TASK PROMPT:
Your response to the data below should hold nothing except the lines from the one containing "The camera went 40" down to the one containing "Someone put down the Schneidebrett", reproduced exactly and without pictures.

[Object change descriptions]
+-------+
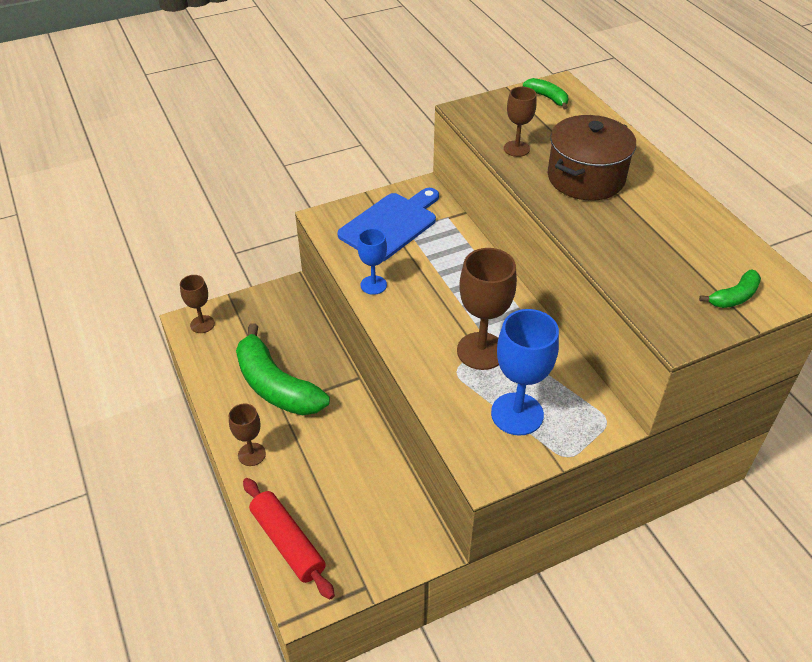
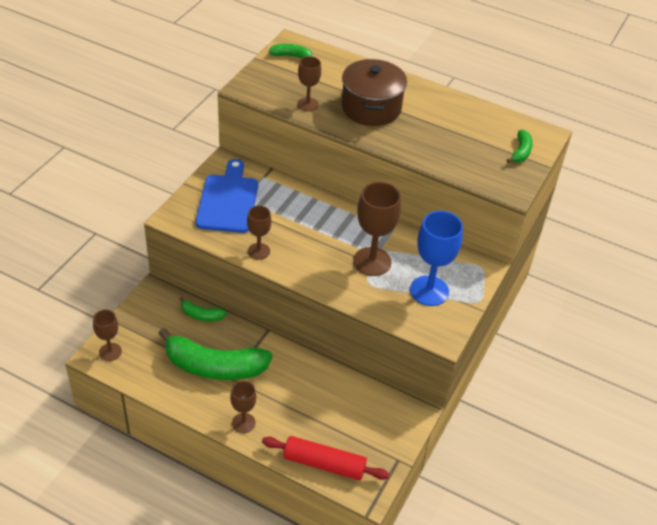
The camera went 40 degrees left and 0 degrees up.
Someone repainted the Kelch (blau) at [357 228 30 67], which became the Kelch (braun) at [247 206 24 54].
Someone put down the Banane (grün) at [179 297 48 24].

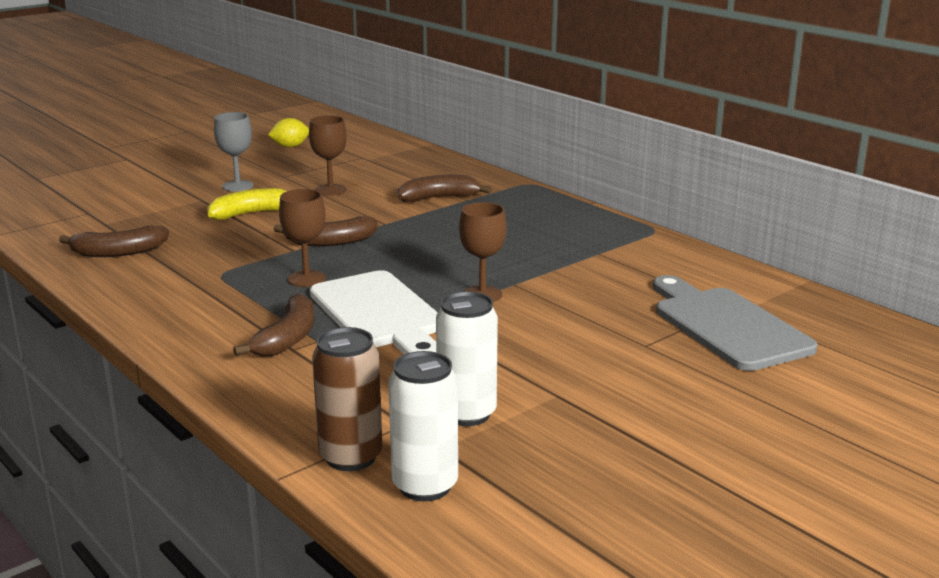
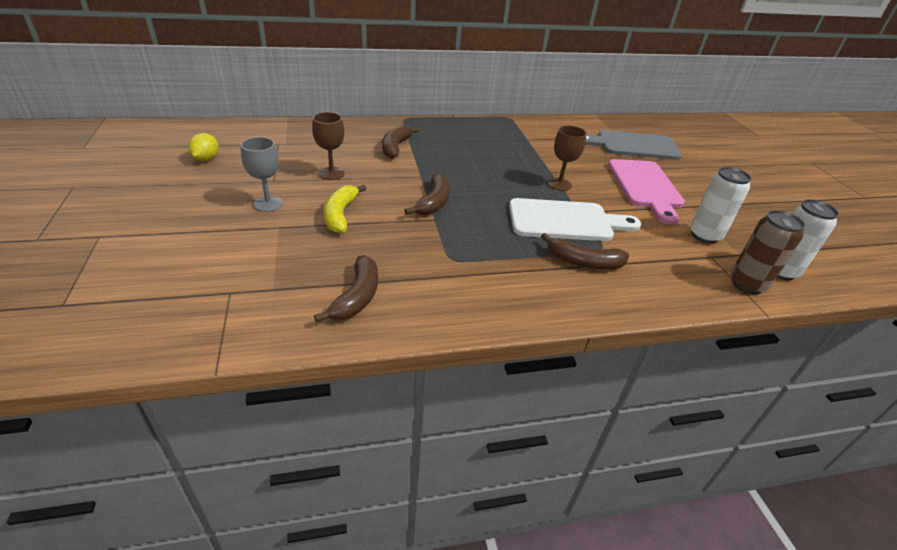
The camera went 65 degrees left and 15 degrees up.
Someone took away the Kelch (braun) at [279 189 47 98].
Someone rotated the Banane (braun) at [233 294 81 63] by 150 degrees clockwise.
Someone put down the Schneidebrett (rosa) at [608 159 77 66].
+-------+
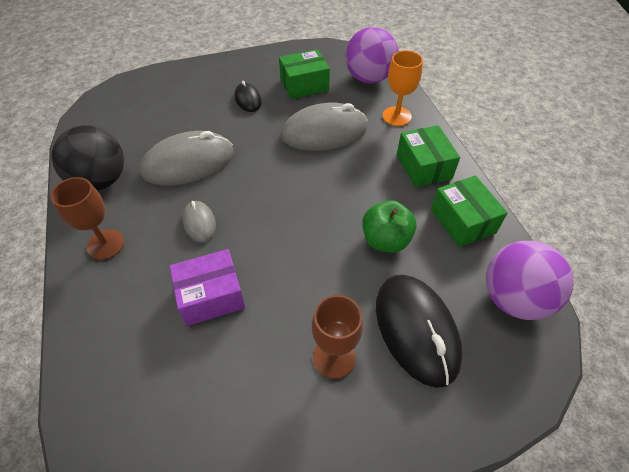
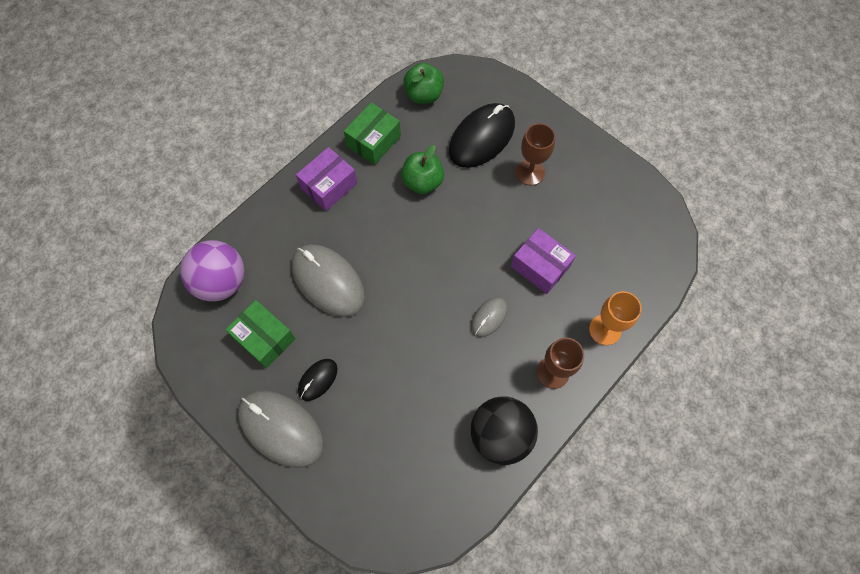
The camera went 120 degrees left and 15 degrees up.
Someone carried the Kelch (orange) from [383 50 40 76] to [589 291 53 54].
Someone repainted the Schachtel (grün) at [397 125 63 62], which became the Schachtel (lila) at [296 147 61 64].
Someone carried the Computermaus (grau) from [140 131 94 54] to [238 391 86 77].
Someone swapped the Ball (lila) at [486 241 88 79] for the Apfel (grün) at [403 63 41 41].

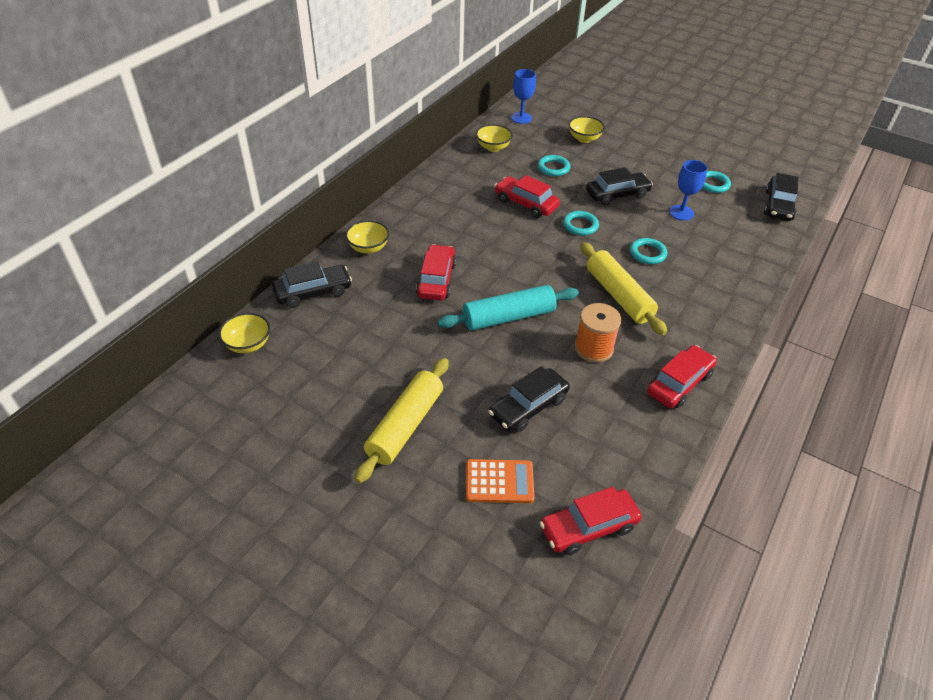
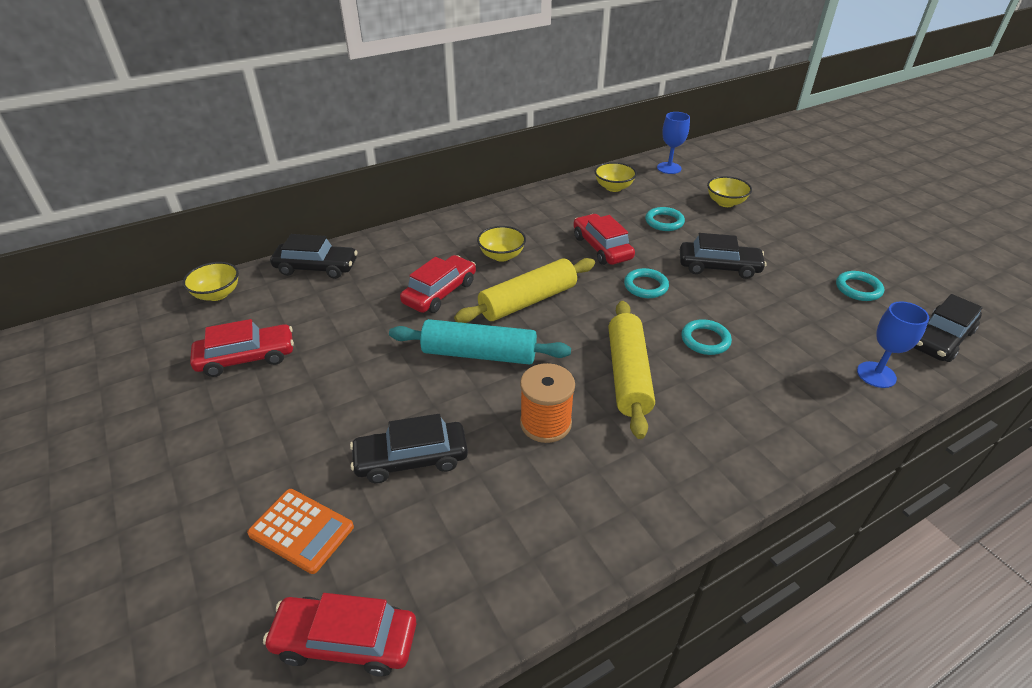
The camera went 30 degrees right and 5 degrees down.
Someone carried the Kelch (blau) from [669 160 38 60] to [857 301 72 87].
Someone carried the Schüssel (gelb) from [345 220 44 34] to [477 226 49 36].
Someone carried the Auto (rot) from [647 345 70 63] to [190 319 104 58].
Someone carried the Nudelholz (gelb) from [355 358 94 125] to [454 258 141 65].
+-------+
TASK RESPONSE:
The camera went 40 degrees left and 0 degrees up.
Someone repainted the Kelch (blau) at [357 228 30 67], which became the Kelch (braun) at [247 206 24 54].
Someone put down the Banane (grün) at [179 297 48 24].

The camera went 65 degrees left and 15 degrees up.
Someone took away the Kelch (braun) at [279 189 47 98].
Someone rotated the Banane (braun) at [233 294 81 63] by 150 degrees clockwise.
Someone put down the Schneidebrett (rosa) at [608 159 77 66].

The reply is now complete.